[A run of records]
####
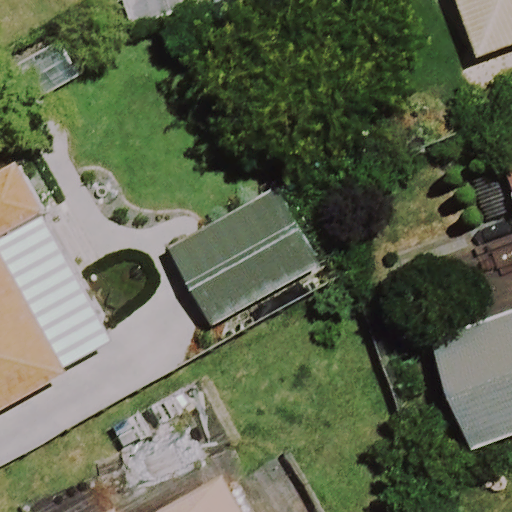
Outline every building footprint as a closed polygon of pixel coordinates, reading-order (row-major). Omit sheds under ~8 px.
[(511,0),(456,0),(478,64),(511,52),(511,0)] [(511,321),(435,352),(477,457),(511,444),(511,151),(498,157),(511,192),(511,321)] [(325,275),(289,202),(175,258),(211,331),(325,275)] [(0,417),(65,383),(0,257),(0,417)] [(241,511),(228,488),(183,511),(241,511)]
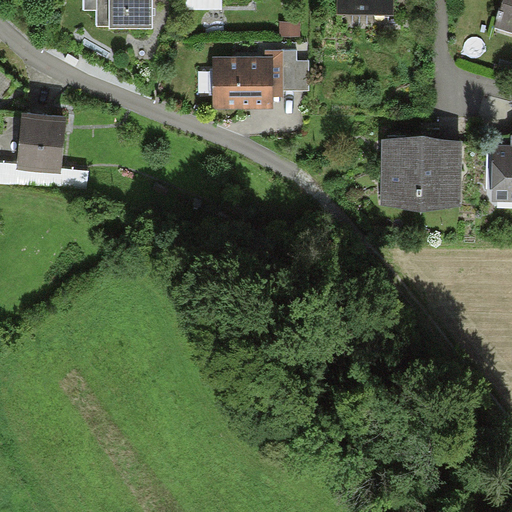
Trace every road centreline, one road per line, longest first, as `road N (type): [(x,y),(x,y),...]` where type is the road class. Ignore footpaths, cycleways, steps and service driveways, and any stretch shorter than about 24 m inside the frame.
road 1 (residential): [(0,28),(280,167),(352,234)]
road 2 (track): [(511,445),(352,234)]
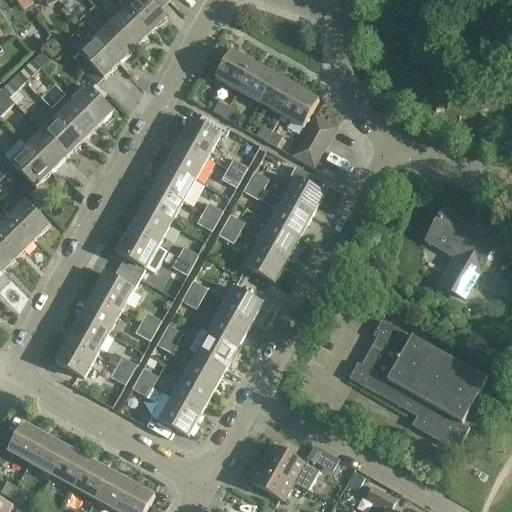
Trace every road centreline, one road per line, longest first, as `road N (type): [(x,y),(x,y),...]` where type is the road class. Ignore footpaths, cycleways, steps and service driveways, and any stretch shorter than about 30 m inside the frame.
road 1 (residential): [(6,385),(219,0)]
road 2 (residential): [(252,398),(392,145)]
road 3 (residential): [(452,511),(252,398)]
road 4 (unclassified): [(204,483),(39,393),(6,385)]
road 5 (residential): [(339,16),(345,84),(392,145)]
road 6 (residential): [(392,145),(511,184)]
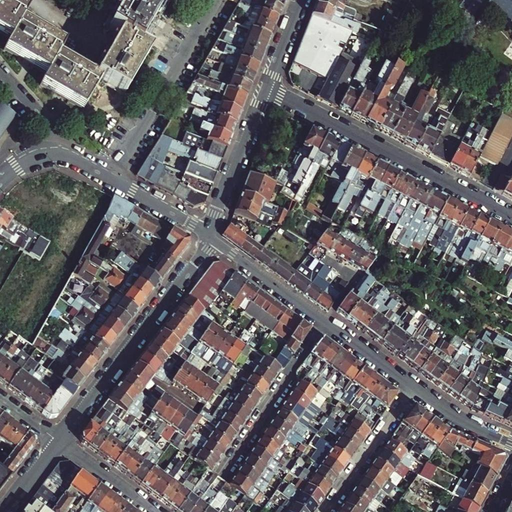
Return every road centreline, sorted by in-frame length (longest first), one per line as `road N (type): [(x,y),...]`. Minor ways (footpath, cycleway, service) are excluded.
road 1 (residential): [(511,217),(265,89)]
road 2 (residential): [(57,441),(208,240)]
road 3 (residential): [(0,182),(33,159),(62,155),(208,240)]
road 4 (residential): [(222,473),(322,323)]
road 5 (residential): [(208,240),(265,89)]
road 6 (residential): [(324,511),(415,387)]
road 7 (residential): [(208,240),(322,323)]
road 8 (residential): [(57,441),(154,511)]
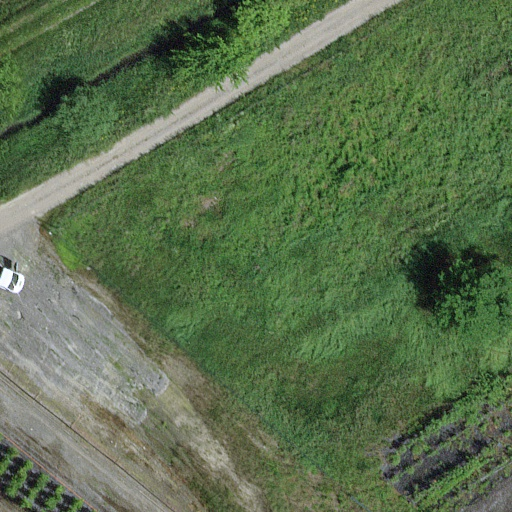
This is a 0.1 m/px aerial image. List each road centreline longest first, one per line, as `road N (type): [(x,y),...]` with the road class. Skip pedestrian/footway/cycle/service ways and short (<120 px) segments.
####
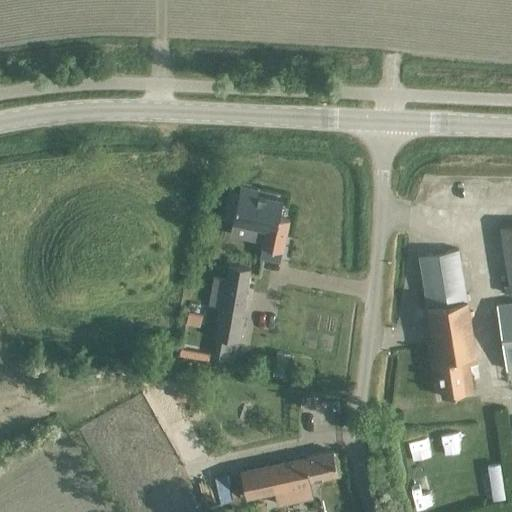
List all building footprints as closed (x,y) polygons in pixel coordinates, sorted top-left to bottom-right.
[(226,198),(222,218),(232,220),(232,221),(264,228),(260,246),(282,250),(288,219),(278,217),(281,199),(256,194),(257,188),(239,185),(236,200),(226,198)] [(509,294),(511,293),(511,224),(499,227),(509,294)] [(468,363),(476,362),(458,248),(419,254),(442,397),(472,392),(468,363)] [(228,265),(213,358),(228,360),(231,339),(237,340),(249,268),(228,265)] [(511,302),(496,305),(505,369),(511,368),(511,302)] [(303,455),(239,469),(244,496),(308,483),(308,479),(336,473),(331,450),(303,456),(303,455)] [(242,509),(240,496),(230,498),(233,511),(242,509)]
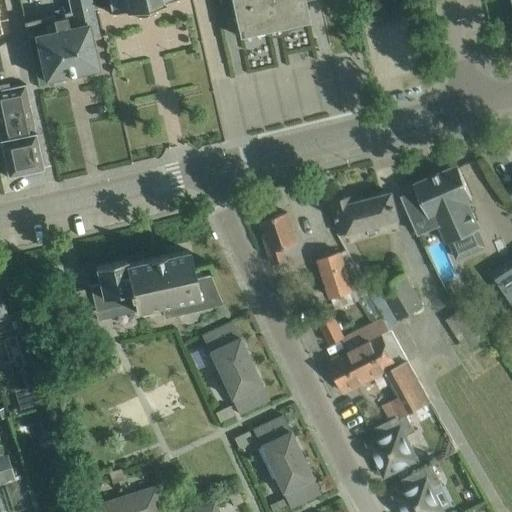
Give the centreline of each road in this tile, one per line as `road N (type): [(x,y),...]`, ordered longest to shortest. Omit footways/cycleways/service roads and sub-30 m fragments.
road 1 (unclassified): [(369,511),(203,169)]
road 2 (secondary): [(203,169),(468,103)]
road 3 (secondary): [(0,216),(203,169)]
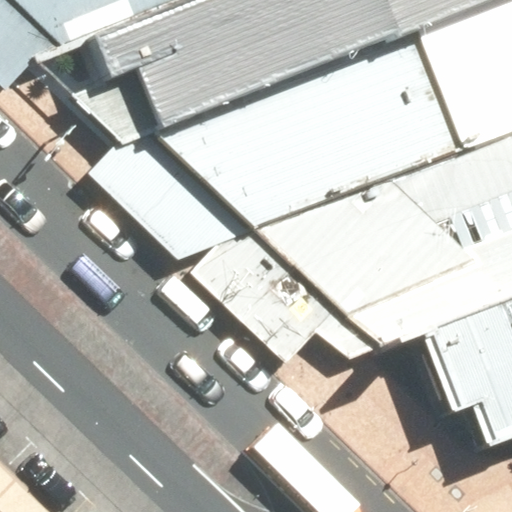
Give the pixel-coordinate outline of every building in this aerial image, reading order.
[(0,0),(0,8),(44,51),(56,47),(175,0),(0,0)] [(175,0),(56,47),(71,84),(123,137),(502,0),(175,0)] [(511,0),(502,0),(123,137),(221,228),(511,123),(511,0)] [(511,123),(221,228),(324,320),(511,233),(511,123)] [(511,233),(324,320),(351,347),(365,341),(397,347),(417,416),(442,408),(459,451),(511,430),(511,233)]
####
THE TASK — Rewrite the material starting at the line containing "Return every road" and ending at the line containing "road 8 (residential): [(57,441),(154,511)]", with "centreline" changed to "centerline" and nothing else altered.

RESPONSE TO THE EXERCISE —
Return every road centerline, sorted by in-frame length (longest first), one per line as `road N (type): [(x,y),...]`. Minor ways (footpath, cycleway, service) are excluded.
road 1 (residential): [(511,217),(265,89)]
road 2 (residential): [(57,441),(208,240)]
road 3 (residential): [(0,182),(33,159),(62,155),(208,240)]
road 4 (residential): [(222,473),(322,323)]
road 5 (residential): [(208,240),(265,89)]
road 6 (residential): [(324,511),(415,387)]
road 7 (residential): [(208,240),(322,323)]
road 8 (residential): [(57,441),(154,511)]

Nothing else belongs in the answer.